RECORDS FOR PROCESSING –
● ● ● ● ● ● ●

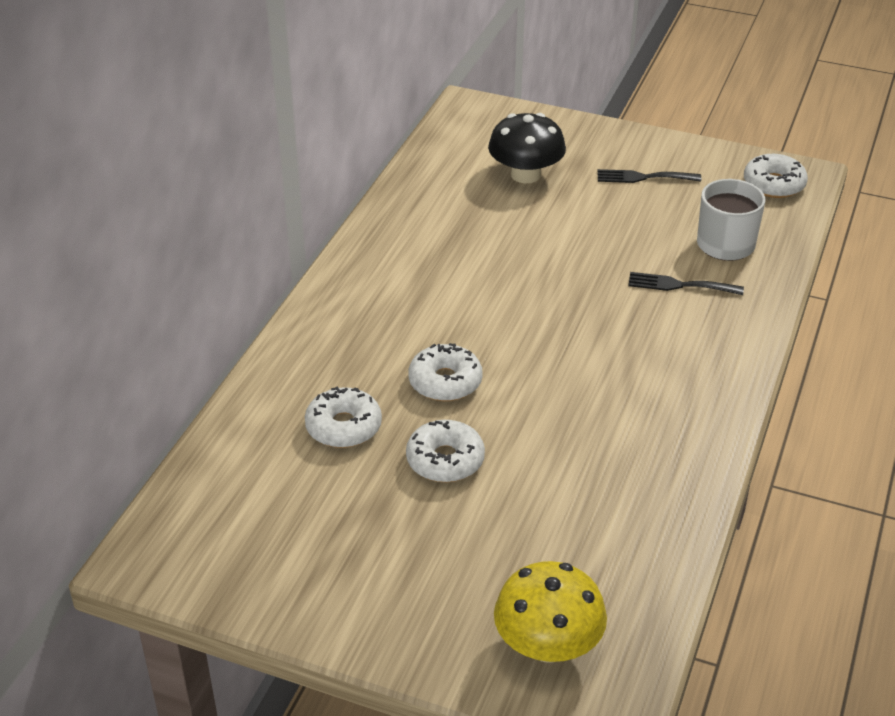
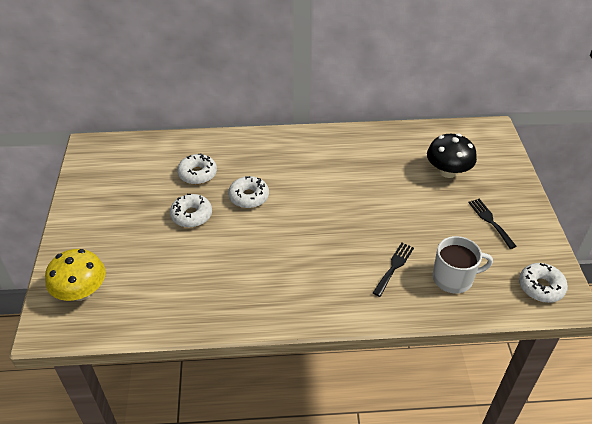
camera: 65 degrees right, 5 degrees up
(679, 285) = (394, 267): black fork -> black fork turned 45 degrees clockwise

● ● ● ● ● ● ●

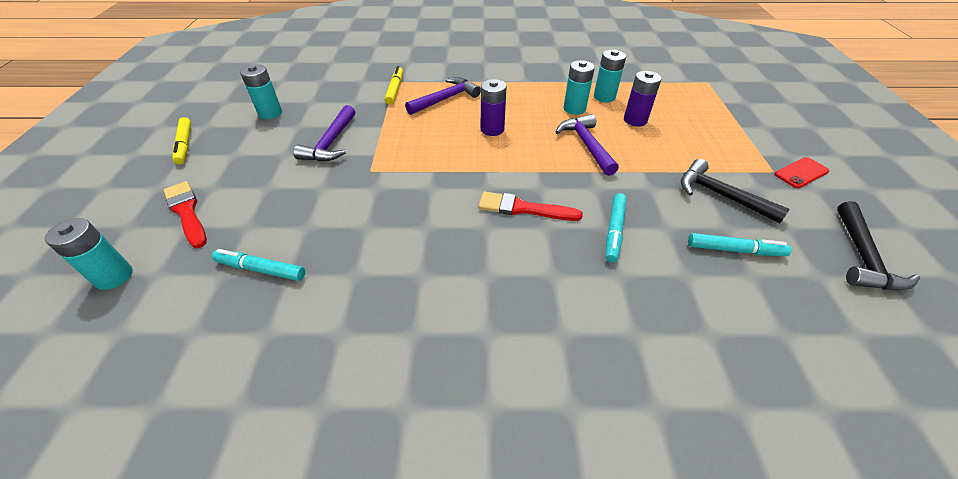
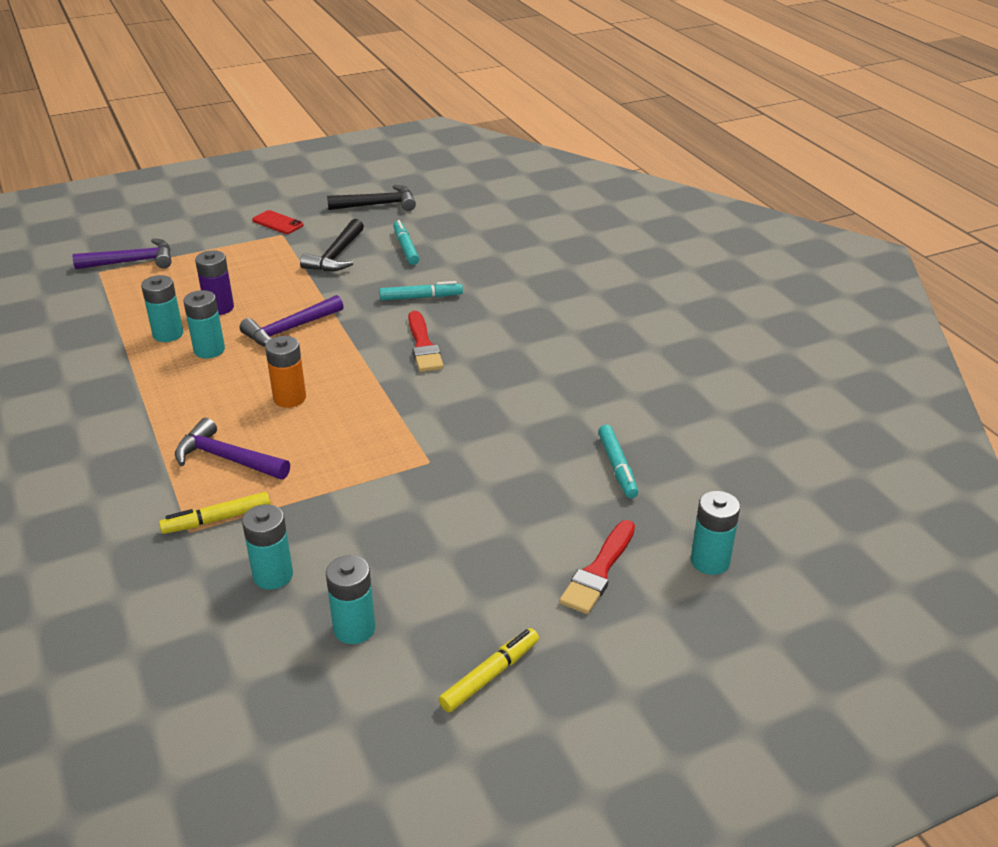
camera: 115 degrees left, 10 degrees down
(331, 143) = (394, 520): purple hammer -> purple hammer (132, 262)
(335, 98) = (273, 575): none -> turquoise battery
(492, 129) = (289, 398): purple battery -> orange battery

● ● ● ● ● ● ●

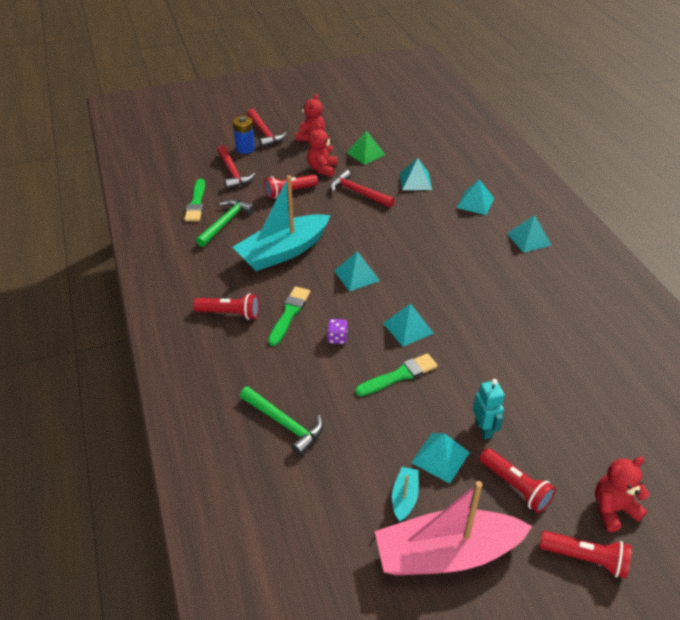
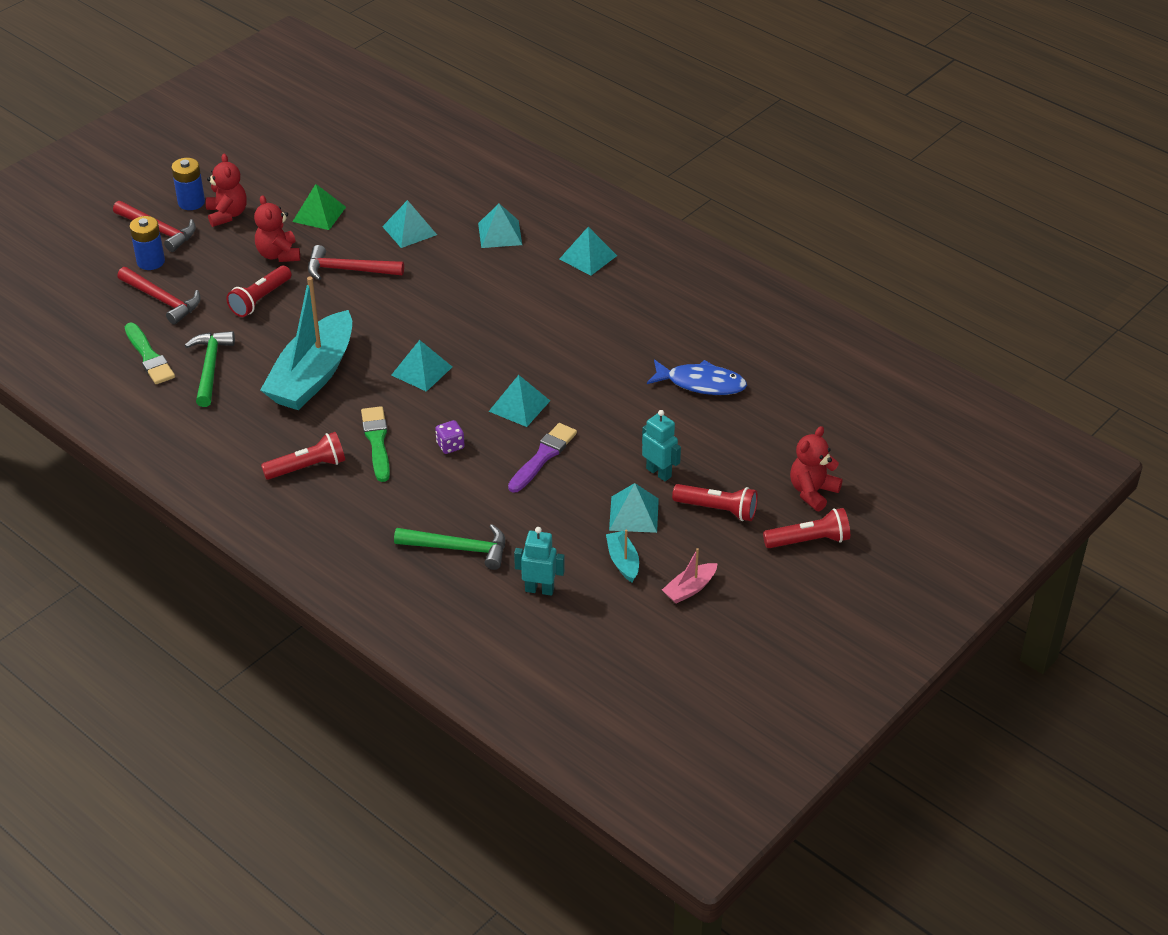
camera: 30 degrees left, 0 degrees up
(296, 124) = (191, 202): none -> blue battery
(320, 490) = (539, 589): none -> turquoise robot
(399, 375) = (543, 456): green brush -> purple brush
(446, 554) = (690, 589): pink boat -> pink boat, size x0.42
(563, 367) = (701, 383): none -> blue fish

● ● ● ● ● ● ●

WHAT YOU NEED TO DO – Look above for the line with "camera: 115 degrees left, 10 degrees down" and the line with "(492, 129) = (289, 398): purple"; transcribe both and all lines in between, exactly, and nothing else.

TASK SOLUTION –
camera: 115 degrees left, 10 degrees down
(331, 143) = (394, 520): purple hammer -> purple hammer (132, 262)
(335, 98) = (273, 575): none -> turquoise battery
(492, 129) = (289, 398): purple battery -> orange battery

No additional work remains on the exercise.